*SOURCE DATA*.
□ □ □ □ □ □ □
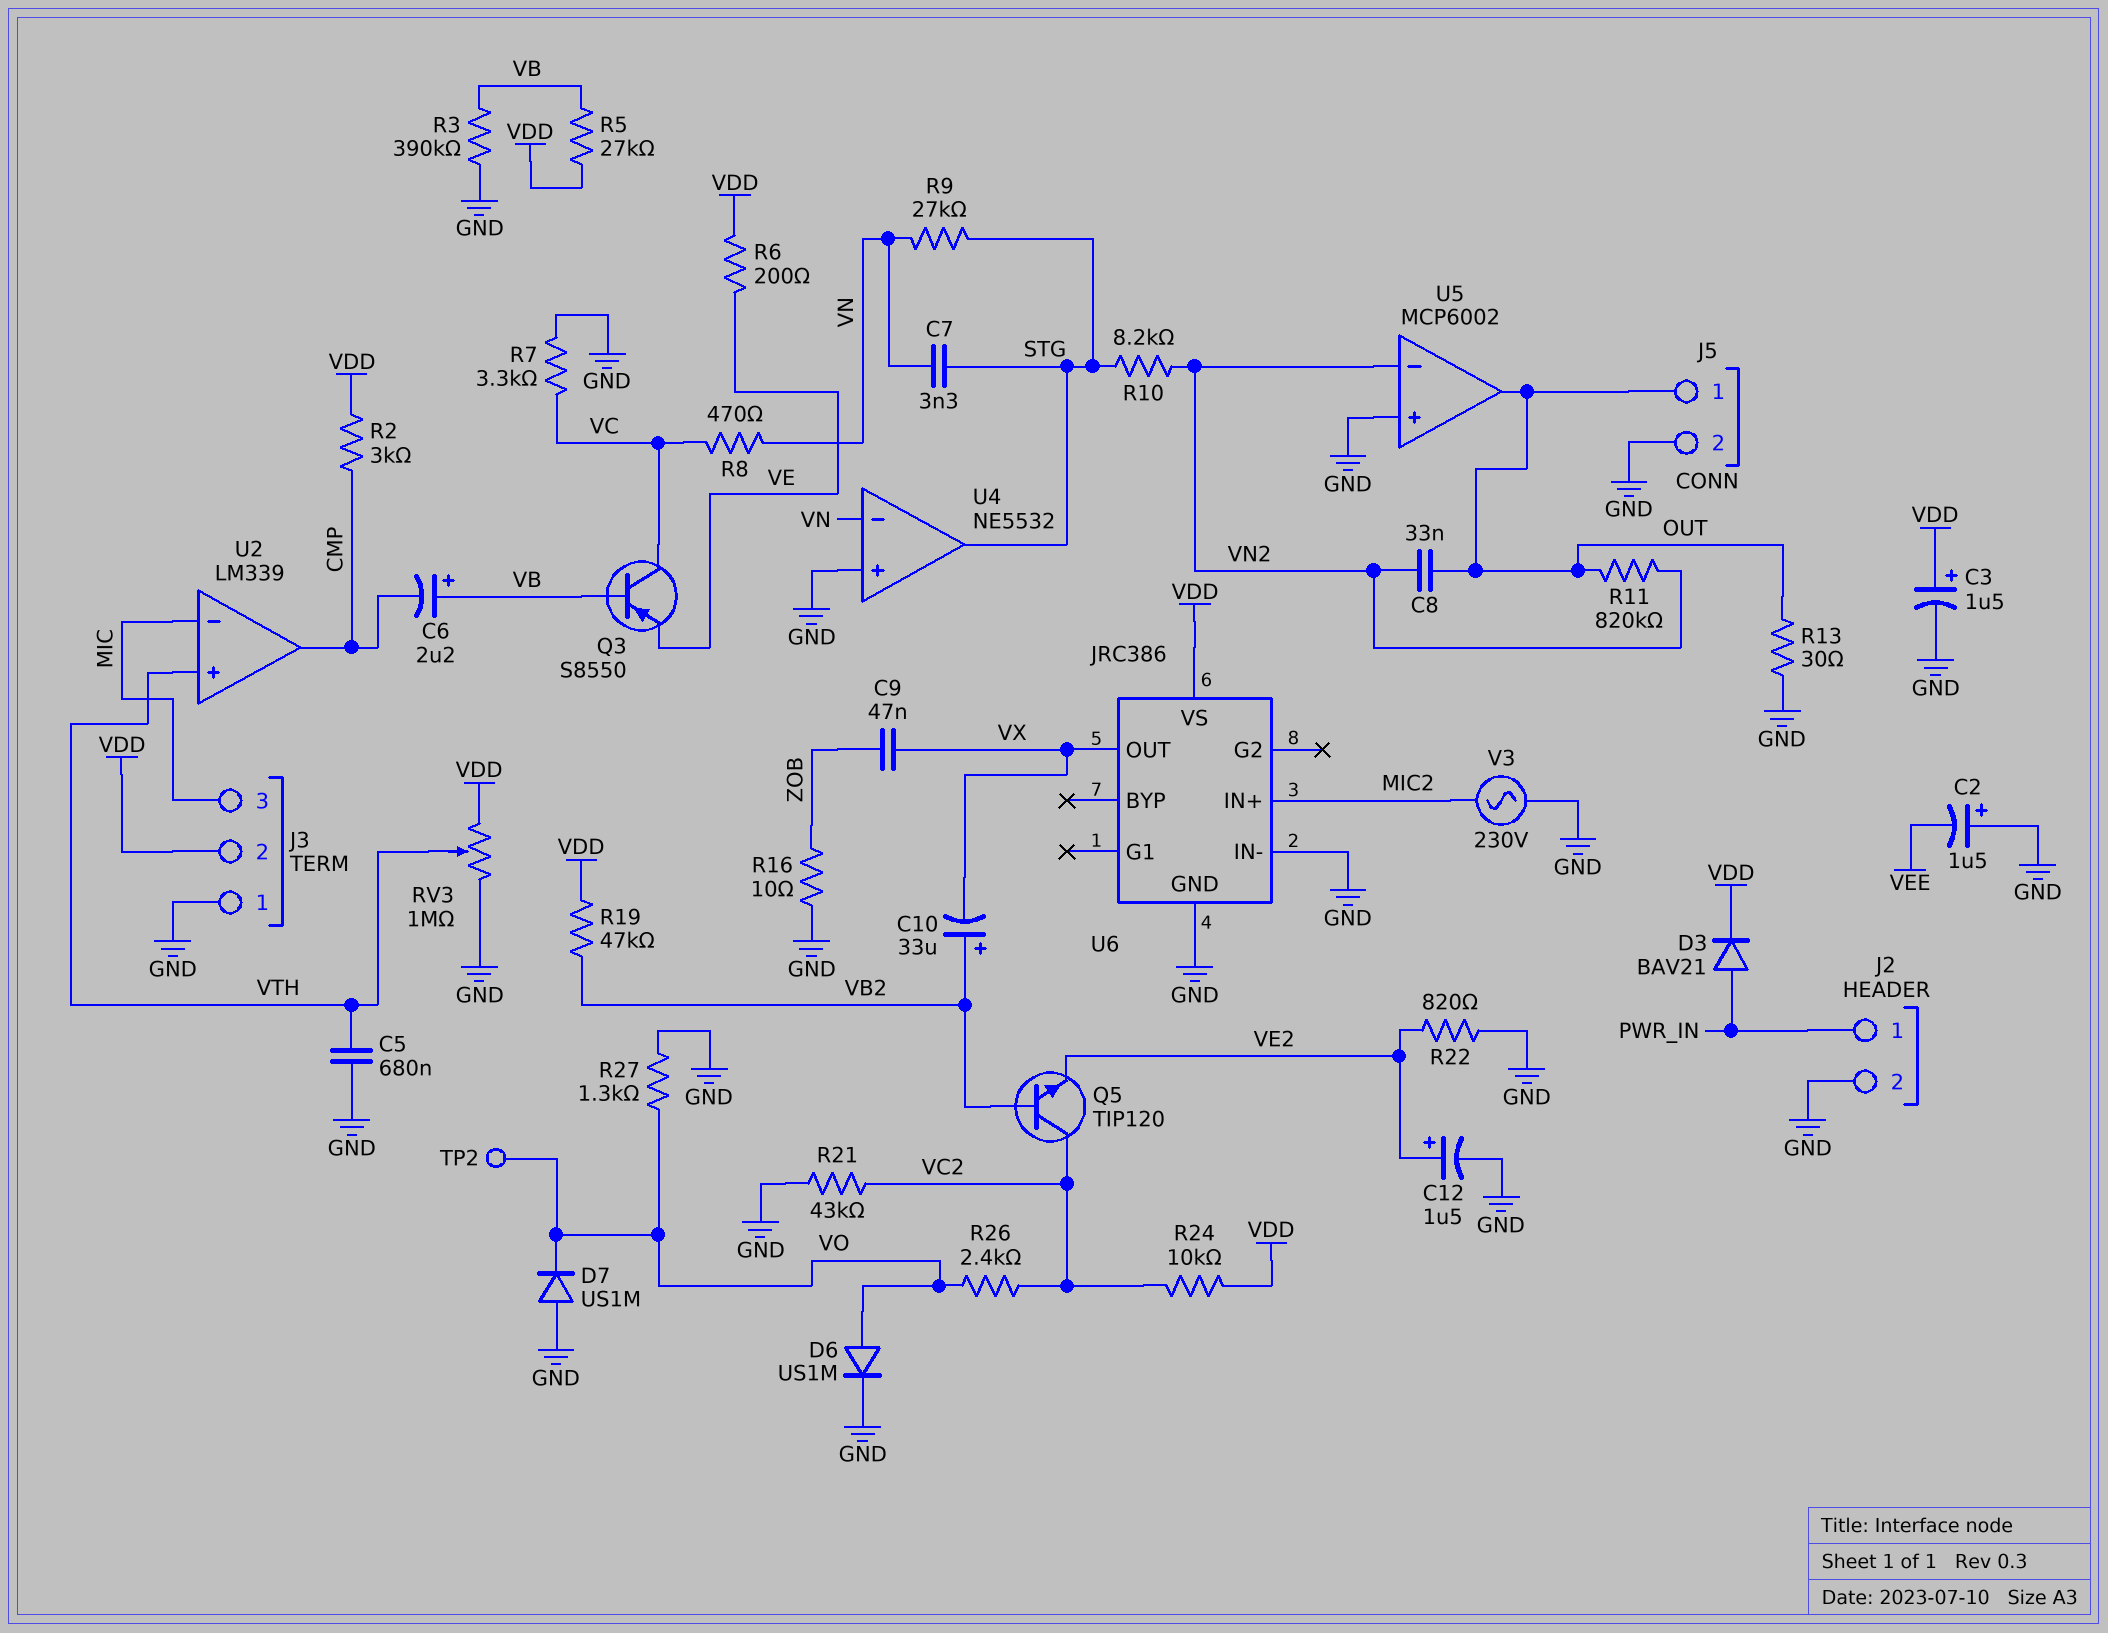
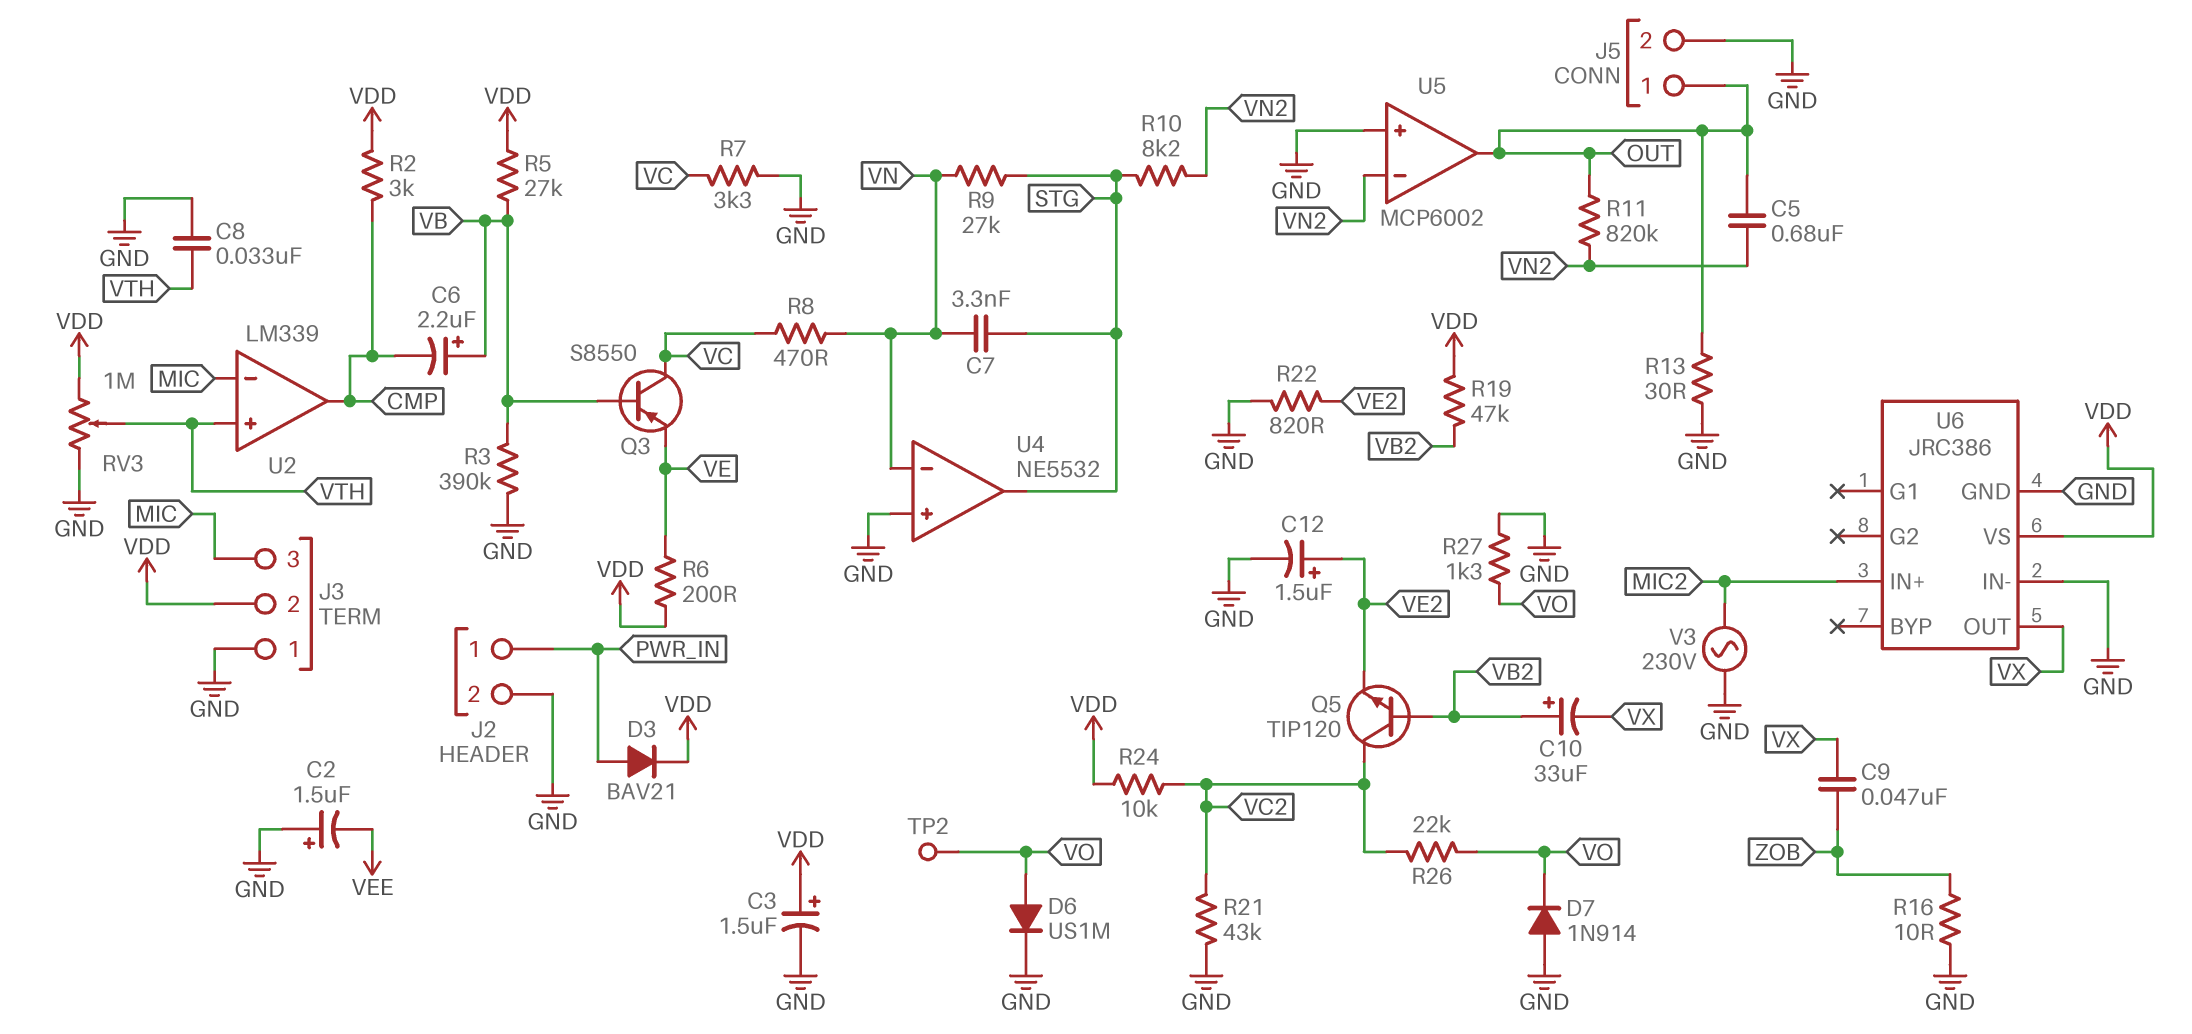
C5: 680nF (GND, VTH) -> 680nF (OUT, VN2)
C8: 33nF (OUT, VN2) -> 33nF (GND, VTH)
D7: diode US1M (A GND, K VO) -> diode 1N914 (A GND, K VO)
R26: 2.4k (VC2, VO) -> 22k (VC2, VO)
□ □ □ □ □ □ □
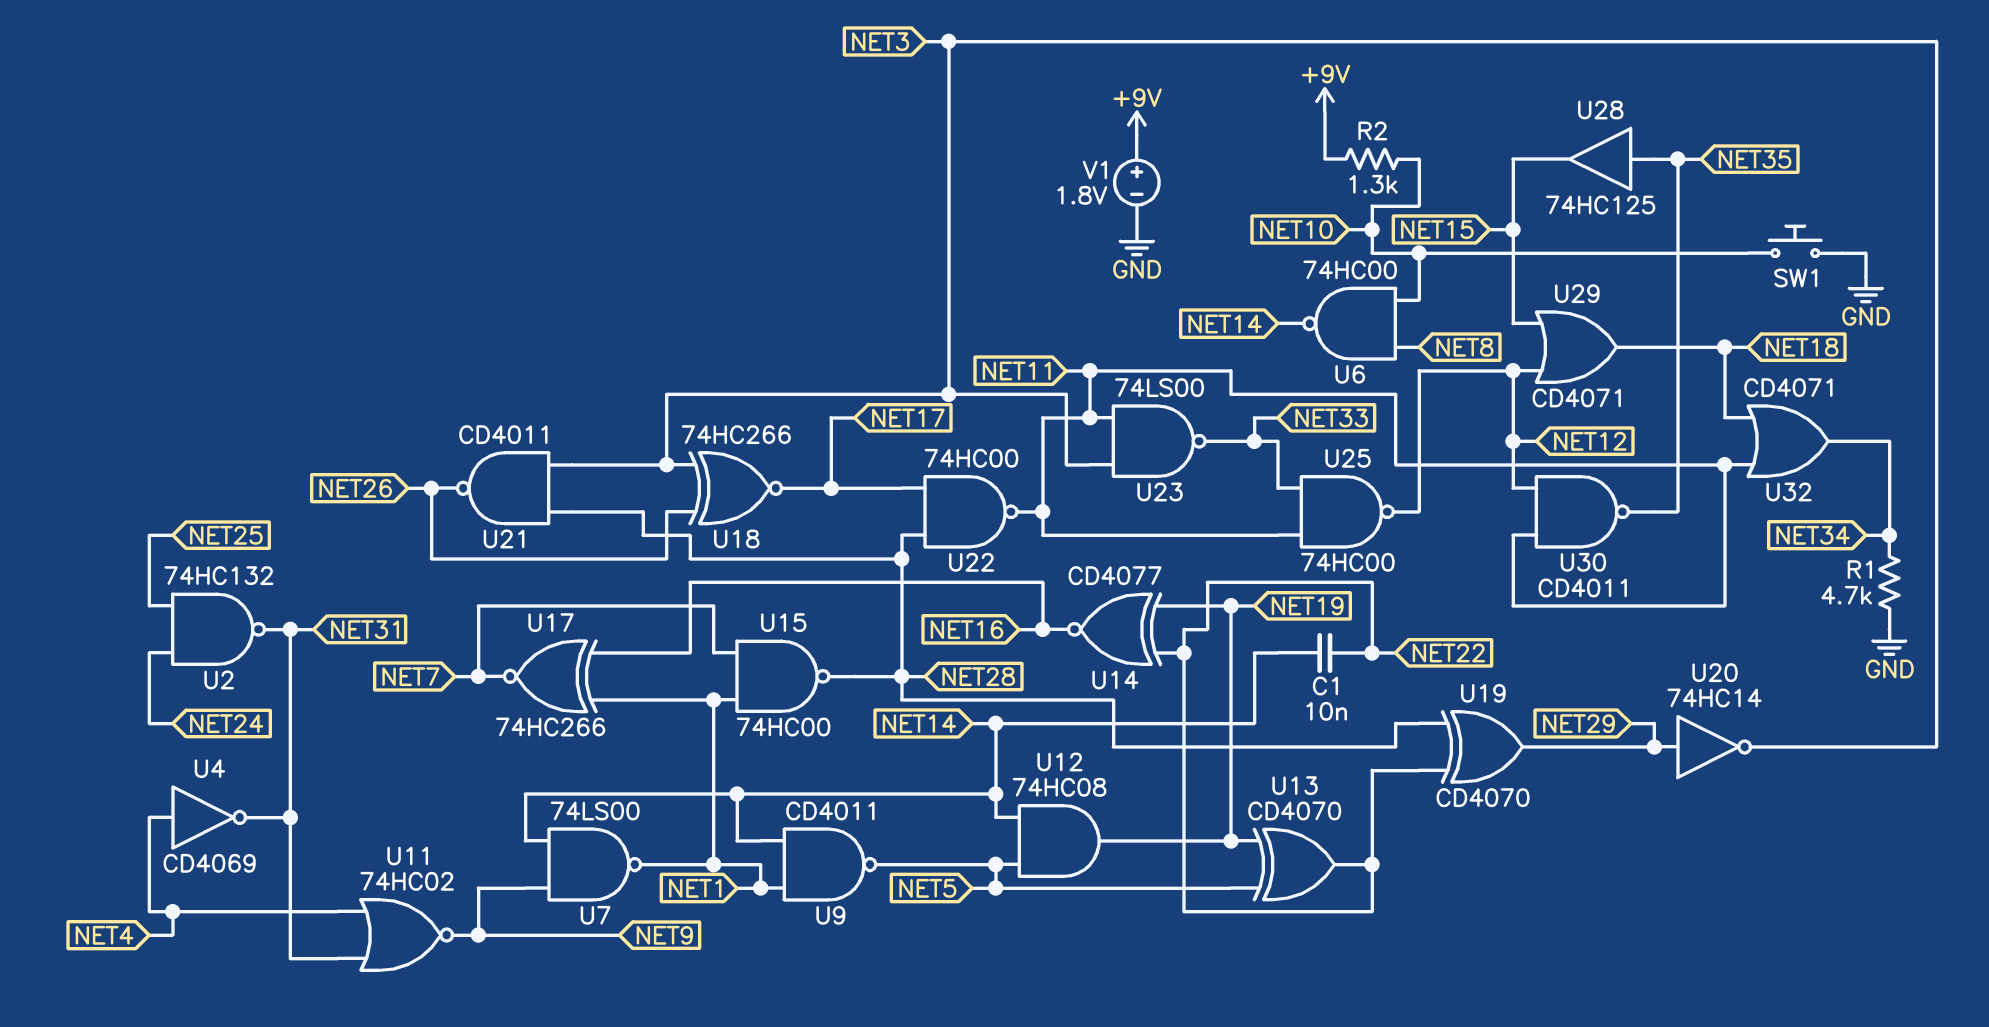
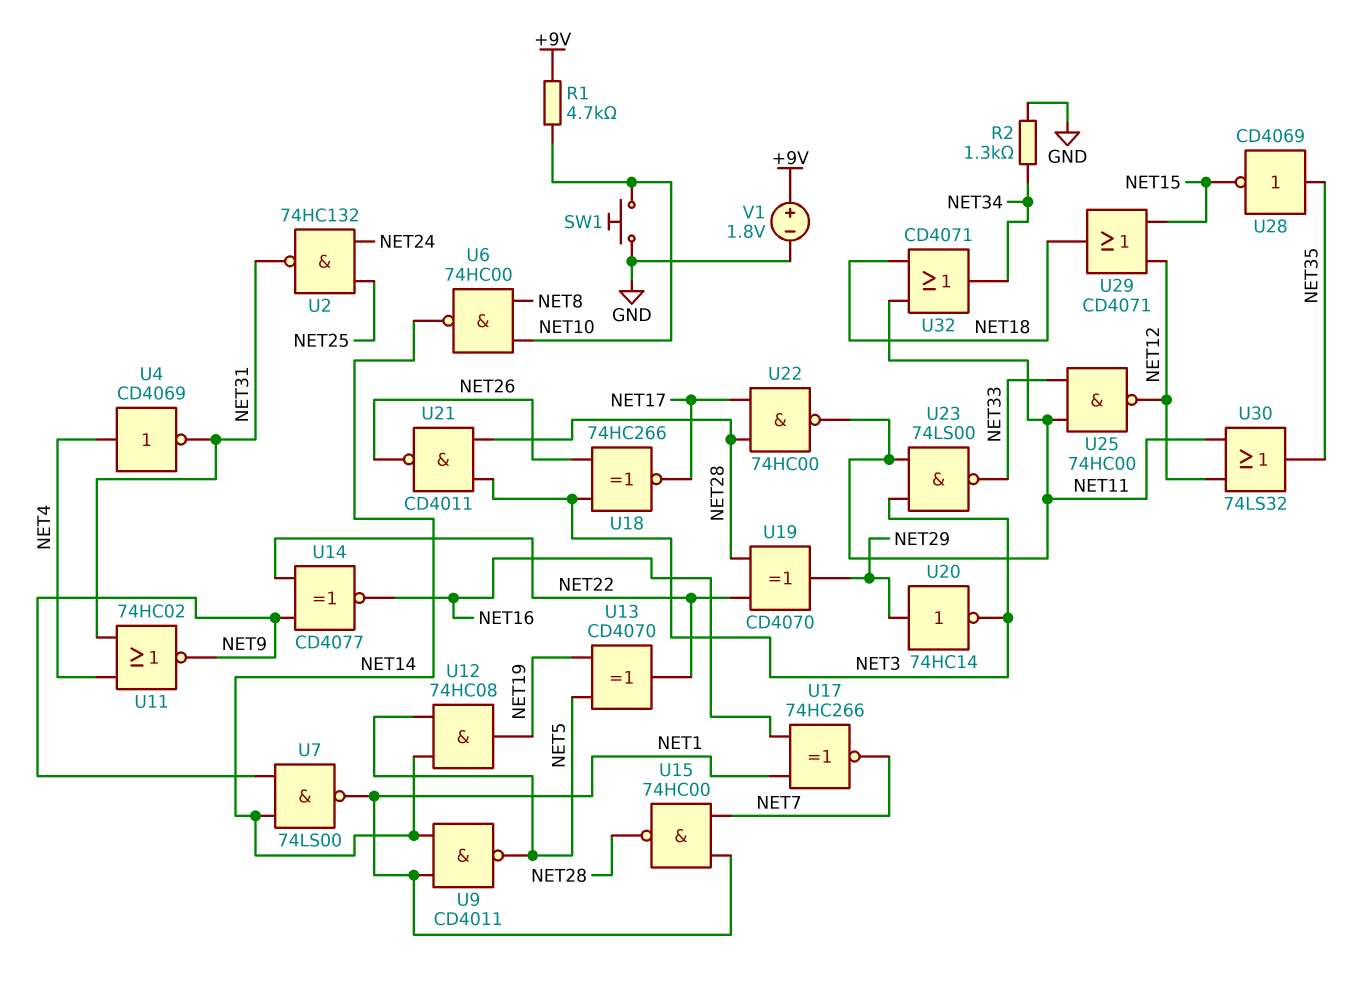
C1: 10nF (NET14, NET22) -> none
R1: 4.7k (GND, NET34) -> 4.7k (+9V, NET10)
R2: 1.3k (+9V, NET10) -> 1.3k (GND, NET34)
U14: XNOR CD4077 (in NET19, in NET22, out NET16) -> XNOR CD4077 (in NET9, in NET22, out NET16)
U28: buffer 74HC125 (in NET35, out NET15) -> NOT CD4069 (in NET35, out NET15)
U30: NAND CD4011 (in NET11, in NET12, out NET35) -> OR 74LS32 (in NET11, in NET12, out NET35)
□ □ □ □ □ □ □
*ACTION ITEM*.
For this exercise, please output exactly the lines above starting at the line with "C5: 680nF (GND, VTH) -> 680nF (OUT, VN2)" and ending at the line with "R26: 2.4k (VC2, VO) -> 22k (VC2, VO)", ends included.

*YOUR SOLUTION*.
C5: 680nF (GND, VTH) -> 680nF (OUT, VN2)
C8: 33nF (OUT, VN2) -> 33nF (GND, VTH)
D7: diode US1M (A GND, K VO) -> diode 1N914 (A GND, K VO)
R26: 2.4k (VC2, VO) -> 22k (VC2, VO)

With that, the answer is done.